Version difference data
----

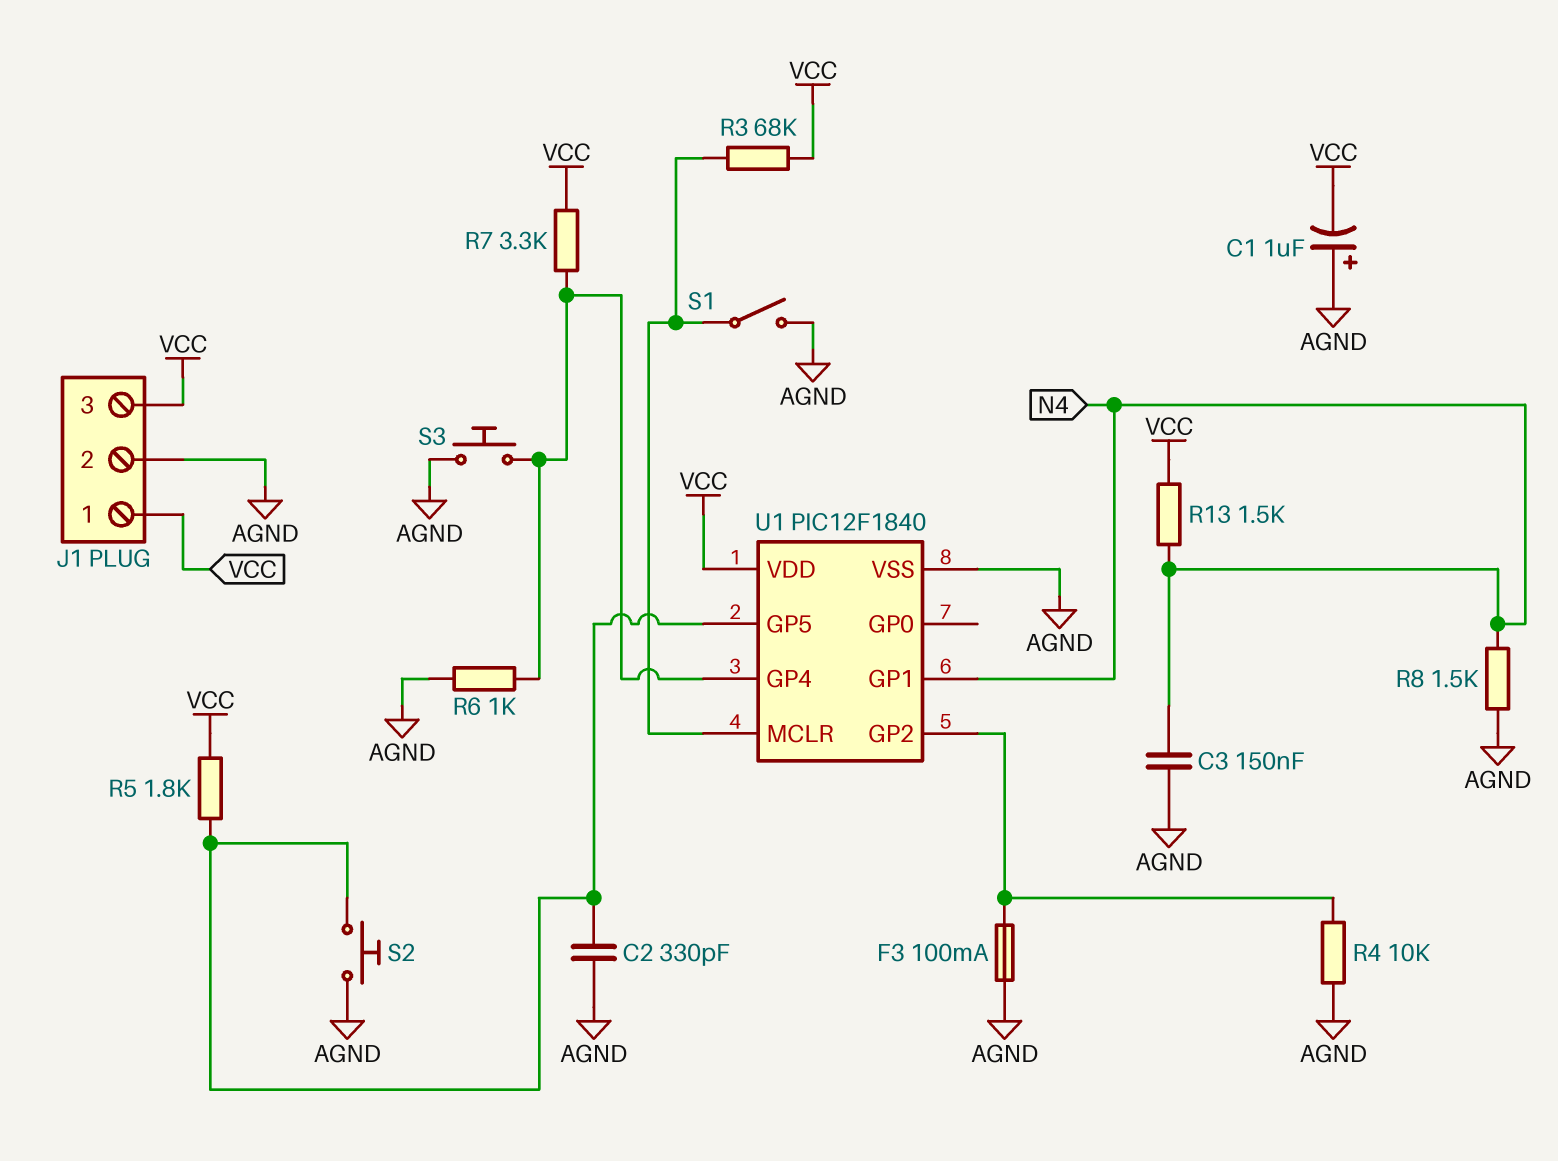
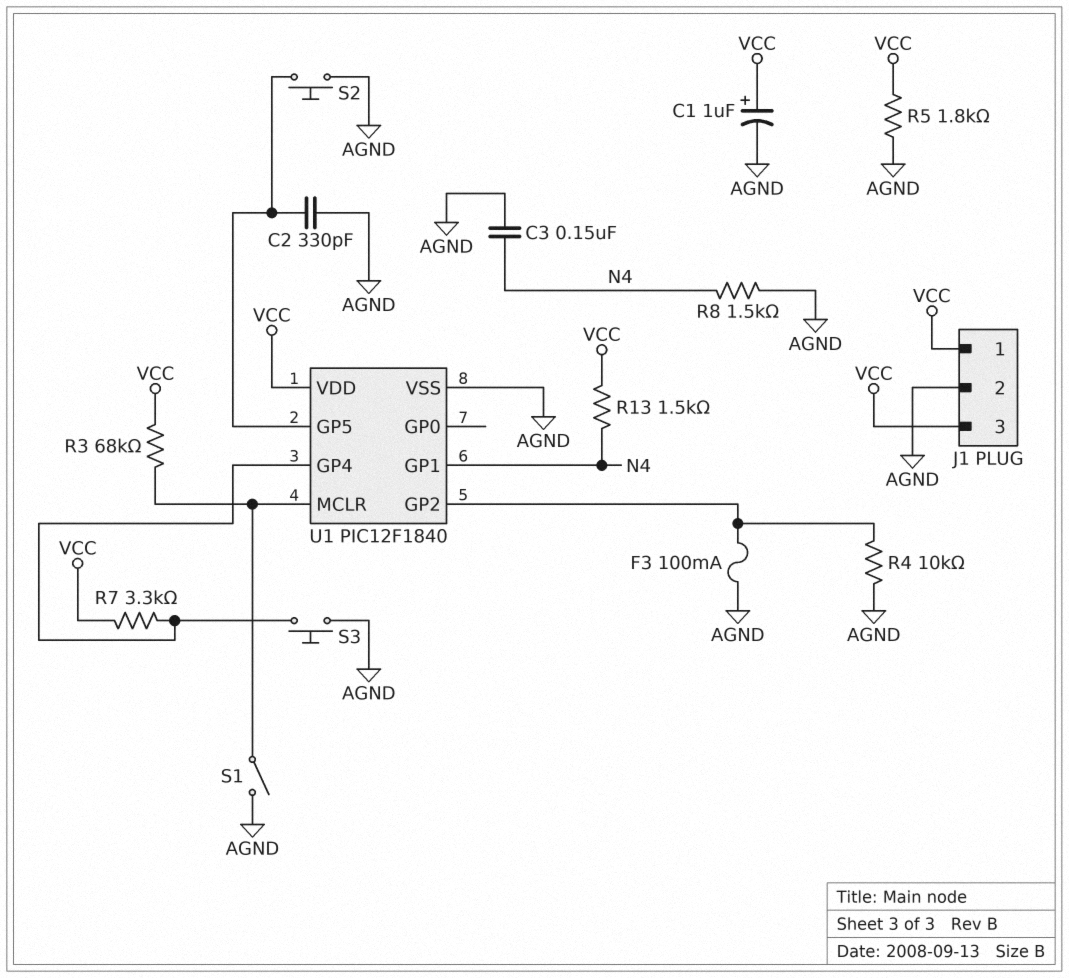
C1: 1uF (plus AGND, minus VCC) -> 1uF (plus VCC, minus AGND)
R5: 1.8k (U1/GP5, VCC) -> 1.8k (AGND, VCC)
R6: 1k (AGND, U1/GP4) -> none

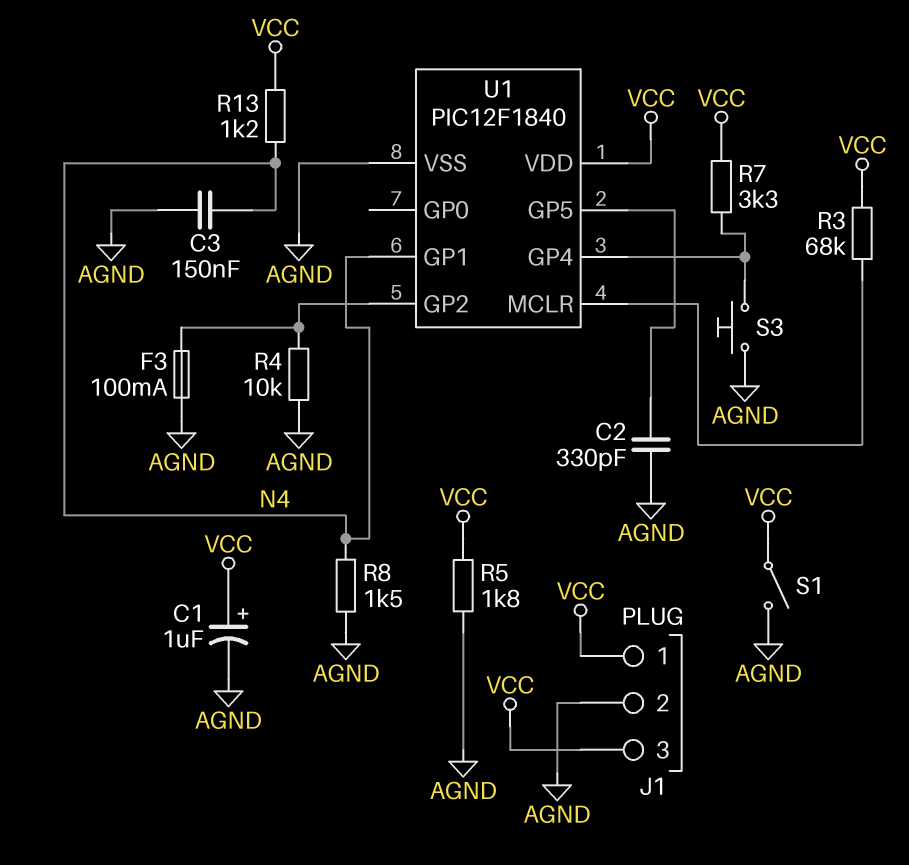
R13: 1.5k (N4, VCC) -> 1.2k (N4, VCC)
S1: switch (AGND, U1/MCLR) -> switch (AGND, VCC)
S2: button (AGND, U1/GP5) -> none

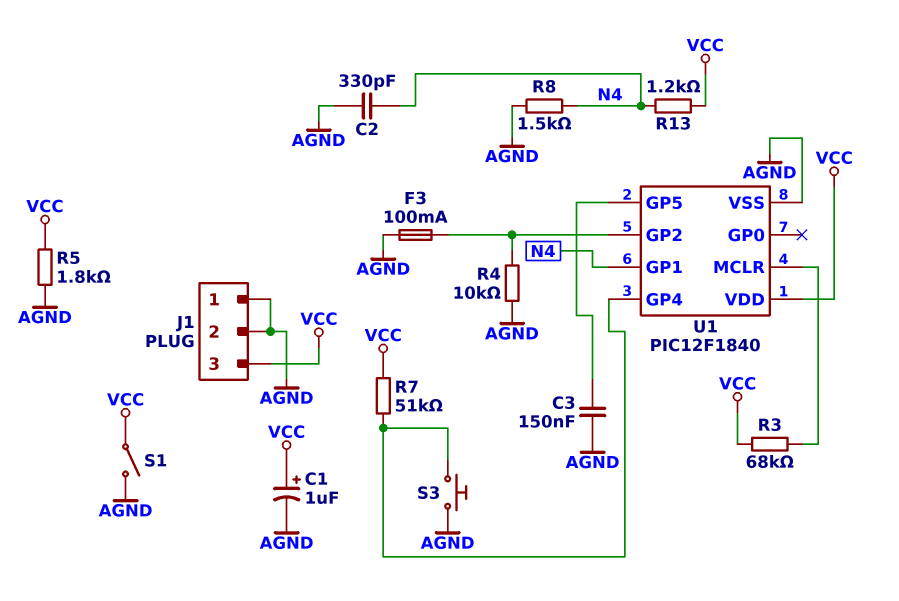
C2: 330pF (AGND, U1/GP5) -> 330pF (AGND, N4)
C3: 150nF (AGND, N4) -> 150nF (AGND, U1/GP5)
J1 pin 1: VCC -> AGND
R7: 3.3k (U1/GP4, VCC) -> 51k (U1/GP4, VCC)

----

Could you restate every record above word for word, dropping the pictures?

Result for this exercise
C1: 1uF (plus AGND, minus VCC) -> 1uF (plus VCC, minus AGND)
R5: 1.8k (U1/GP5, VCC) -> 1.8k (AGND, VCC)
R6: 1k (AGND, U1/GP4) -> none

R13: 1.5k (N4, VCC) -> 1.2k (N4, VCC)
S1: switch (AGND, U1/MCLR) -> switch (AGND, VCC)
S2: button (AGND, U1/GP5) -> none

C2: 330pF (AGND, U1/GP5) -> 330pF (AGND, N4)
C3: 150nF (AGND, N4) -> 150nF (AGND, U1/GP5)
J1 pin 1: VCC -> AGND
R7: 3.3k (U1/GP4, VCC) -> 51k (U1/GP4, VCC)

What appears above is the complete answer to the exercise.